Exercise objective — Find and copy each line of the records where the string "none" shows up.

+++ Exercise inputs +++

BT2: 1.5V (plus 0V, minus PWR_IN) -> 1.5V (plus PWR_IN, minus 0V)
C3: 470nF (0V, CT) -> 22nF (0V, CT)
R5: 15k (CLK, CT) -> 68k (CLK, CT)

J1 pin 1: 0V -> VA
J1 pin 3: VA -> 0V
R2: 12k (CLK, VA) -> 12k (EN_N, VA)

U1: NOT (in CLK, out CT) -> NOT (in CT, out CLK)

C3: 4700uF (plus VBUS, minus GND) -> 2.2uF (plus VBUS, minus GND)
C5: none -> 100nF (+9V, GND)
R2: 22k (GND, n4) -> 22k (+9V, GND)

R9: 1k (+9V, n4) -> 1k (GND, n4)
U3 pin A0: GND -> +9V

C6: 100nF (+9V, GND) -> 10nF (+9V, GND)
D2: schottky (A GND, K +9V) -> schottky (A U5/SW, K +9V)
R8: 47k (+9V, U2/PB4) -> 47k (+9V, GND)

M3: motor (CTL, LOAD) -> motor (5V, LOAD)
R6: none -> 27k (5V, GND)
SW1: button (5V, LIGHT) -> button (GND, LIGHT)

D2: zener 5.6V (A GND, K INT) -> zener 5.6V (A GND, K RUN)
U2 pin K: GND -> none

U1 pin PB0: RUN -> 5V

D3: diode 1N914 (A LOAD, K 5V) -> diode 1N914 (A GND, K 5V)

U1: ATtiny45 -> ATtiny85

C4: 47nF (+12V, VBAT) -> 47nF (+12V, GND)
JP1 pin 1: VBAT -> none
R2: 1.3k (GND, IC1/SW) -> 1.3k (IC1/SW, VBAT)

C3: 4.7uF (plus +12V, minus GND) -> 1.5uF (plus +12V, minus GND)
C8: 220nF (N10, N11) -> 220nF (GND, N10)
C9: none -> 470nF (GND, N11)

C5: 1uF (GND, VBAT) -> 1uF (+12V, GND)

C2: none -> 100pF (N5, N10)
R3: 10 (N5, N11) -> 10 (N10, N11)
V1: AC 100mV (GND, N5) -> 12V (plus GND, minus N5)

+++

Task response —
C5: none -> 100nF (+9V, GND)
R6: none -> 27k (5V, GND)
U2 pin K: GND -> none
JP1 pin 1: VBAT -> none
C9: none -> 470nF (GND, N11)
C2: none -> 100pF (N5, N10)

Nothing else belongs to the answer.